# [WHAT YOU NEED TO DO]
Only lines containing "VEXT" belong in the answer, each copied from the entries below.

-- EXTRACTED DATA follows --

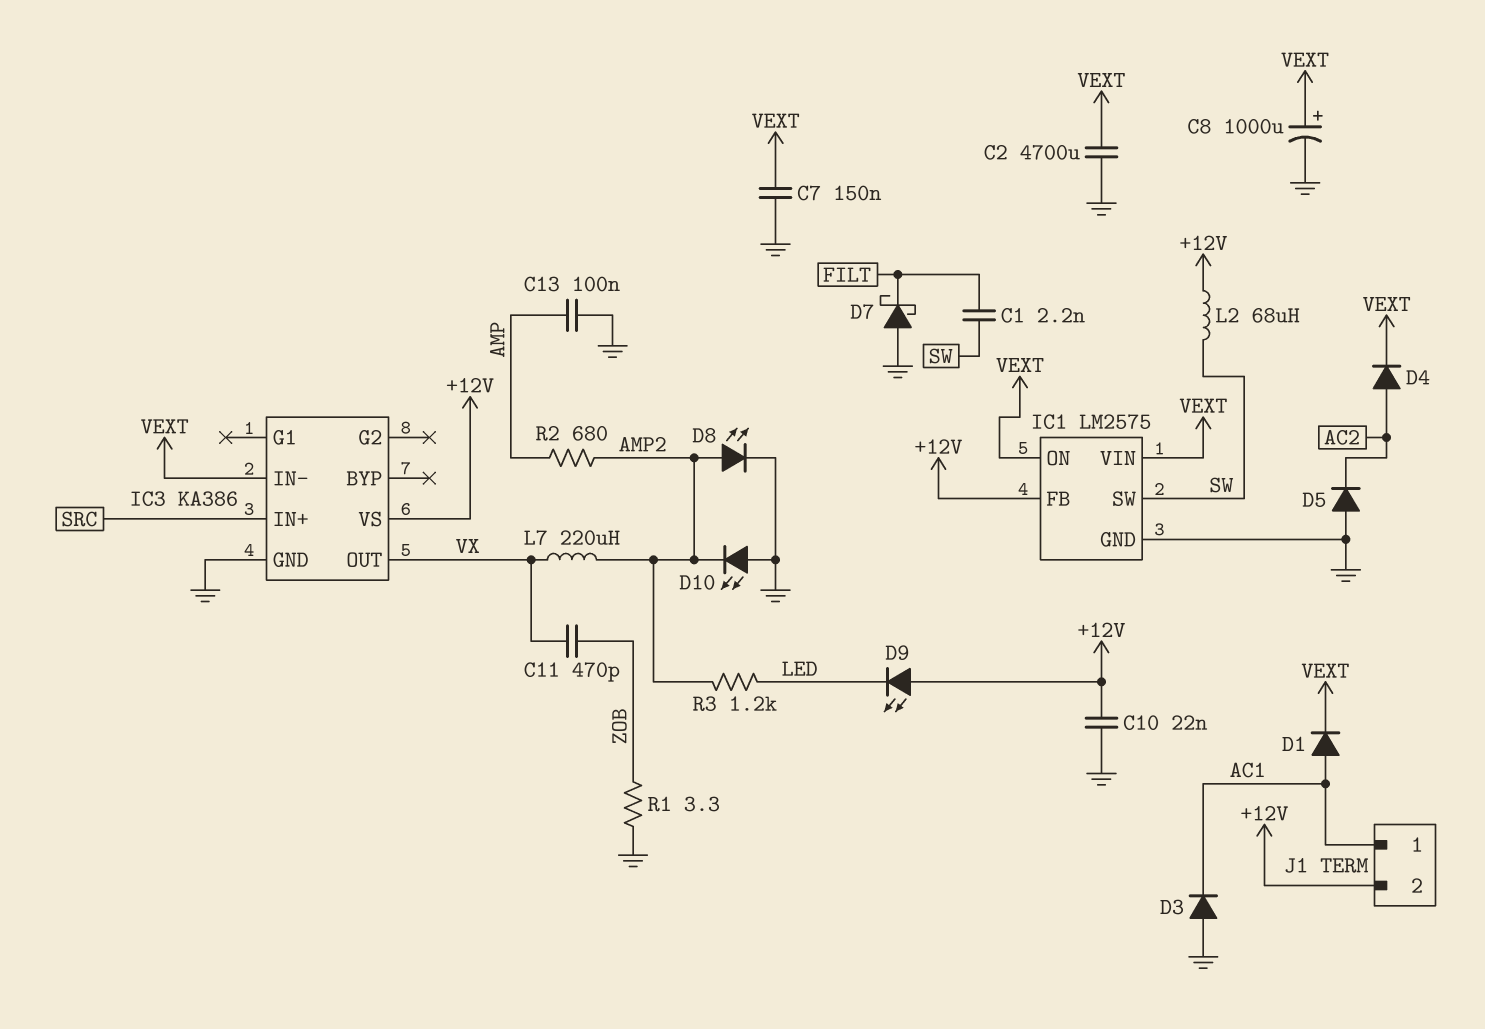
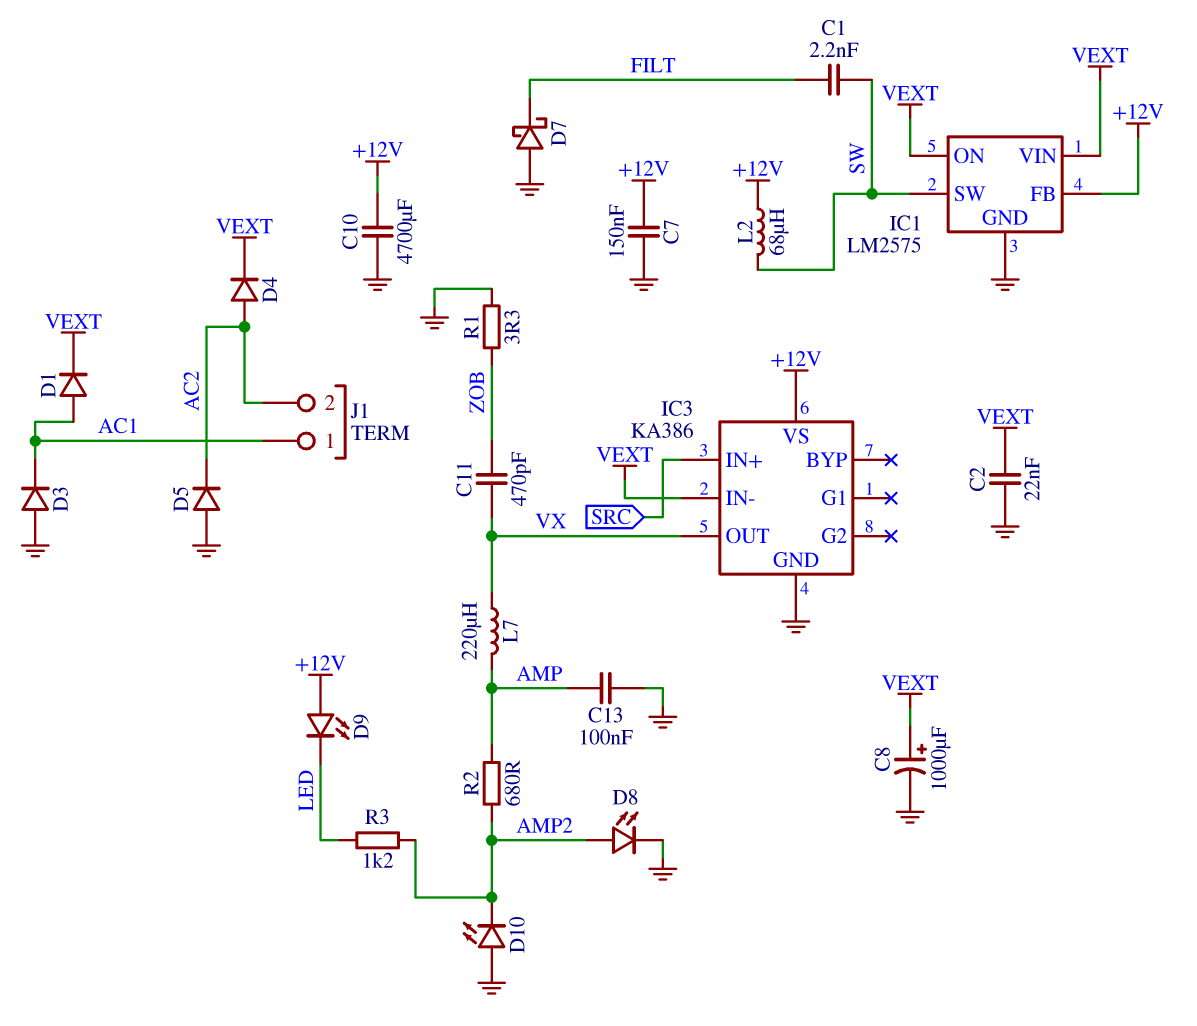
C2: 4700uF (GND, VEXT) -> 22nF (GND, VEXT)
C7: 150nF (GND, VEXT) -> 150nF (+12V, GND)
C10: 22nF (+12V, GND) -> 4700uF (+12V, GND)
J1 pin 2: +12V -> AC2
L7: 220uH (AMP2, VX) -> 220uH (AMP, VX)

-- EXTRACTED DATA concluded --

# [SOLUTION]
C2: 4700uF (GND, VEXT) -> 22nF (GND, VEXT)
C7: 150nF (GND, VEXT) -> 150nF (+12V, GND)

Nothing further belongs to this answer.